Task objective => What you return must be an exact copy of the lines in the listing below between the line holding "U3 pin C: NET16 -> NET2" and the line holding "C5: none -> 6.8uF (+9V, VTH)", inclusive, and nothing more.

Data in this exercise below:

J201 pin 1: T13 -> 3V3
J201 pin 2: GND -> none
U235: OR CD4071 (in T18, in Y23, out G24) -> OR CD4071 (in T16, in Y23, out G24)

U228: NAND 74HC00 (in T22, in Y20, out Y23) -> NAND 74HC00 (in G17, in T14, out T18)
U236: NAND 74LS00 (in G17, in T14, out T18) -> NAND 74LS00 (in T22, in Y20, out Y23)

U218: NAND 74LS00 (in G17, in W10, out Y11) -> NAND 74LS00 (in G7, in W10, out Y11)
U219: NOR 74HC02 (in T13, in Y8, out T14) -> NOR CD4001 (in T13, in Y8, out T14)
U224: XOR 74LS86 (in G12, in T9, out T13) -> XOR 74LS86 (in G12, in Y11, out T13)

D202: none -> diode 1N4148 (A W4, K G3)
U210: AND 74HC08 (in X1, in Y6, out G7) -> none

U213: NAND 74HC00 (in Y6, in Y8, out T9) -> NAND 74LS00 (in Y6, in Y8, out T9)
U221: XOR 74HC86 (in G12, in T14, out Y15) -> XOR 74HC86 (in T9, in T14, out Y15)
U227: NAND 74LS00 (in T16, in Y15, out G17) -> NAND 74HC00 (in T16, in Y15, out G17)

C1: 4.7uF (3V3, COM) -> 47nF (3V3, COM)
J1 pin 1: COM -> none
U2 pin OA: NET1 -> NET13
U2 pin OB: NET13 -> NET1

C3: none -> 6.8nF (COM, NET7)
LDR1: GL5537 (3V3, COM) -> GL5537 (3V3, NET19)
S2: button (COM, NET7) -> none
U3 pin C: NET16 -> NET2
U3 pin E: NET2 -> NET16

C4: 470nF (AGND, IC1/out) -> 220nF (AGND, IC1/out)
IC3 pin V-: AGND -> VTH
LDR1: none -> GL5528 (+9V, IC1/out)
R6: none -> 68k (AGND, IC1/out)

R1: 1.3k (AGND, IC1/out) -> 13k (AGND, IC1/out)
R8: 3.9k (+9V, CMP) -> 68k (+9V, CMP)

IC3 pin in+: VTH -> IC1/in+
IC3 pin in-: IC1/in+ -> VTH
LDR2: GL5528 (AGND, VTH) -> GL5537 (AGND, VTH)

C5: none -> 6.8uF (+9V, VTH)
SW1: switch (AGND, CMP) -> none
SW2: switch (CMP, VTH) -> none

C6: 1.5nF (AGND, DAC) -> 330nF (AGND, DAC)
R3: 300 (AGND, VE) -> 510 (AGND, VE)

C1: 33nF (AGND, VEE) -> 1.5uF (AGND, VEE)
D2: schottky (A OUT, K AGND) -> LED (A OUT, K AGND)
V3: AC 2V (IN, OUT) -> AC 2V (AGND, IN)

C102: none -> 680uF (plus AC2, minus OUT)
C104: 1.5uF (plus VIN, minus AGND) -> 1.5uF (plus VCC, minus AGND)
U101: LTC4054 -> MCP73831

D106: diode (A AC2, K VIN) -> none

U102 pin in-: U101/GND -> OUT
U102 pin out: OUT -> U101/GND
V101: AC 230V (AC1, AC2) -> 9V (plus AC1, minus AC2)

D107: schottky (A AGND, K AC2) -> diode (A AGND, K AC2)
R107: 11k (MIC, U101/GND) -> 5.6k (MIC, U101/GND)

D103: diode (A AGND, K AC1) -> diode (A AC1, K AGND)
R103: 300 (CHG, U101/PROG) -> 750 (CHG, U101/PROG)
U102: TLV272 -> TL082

End of Data in this exercise.

Output =>
U3 pin C: NET16 -> NET2
U3 pin E: NET2 -> NET16

C4: 470nF (AGND, IC1/out) -> 220nF (AGND, IC1/out)
IC3 pin V-: AGND -> VTH
LDR1: none -> GL5528 (+9V, IC1/out)
R6: none -> 68k (AGND, IC1/out)

R1: 1.3k (AGND, IC1/out) -> 13k (AGND, IC1/out)
R8: 3.9k (+9V, CMP) -> 68k (+9V, CMP)

IC3 pin in+: VTH -> IC1/in+
IC3 pin in-: IC1/in+ -> VTH
LDR2: GL5528 (AGND, VTH) -> GL5537 (AGND, VTH)

C5: none -> 6.8uF (+9V, VTH)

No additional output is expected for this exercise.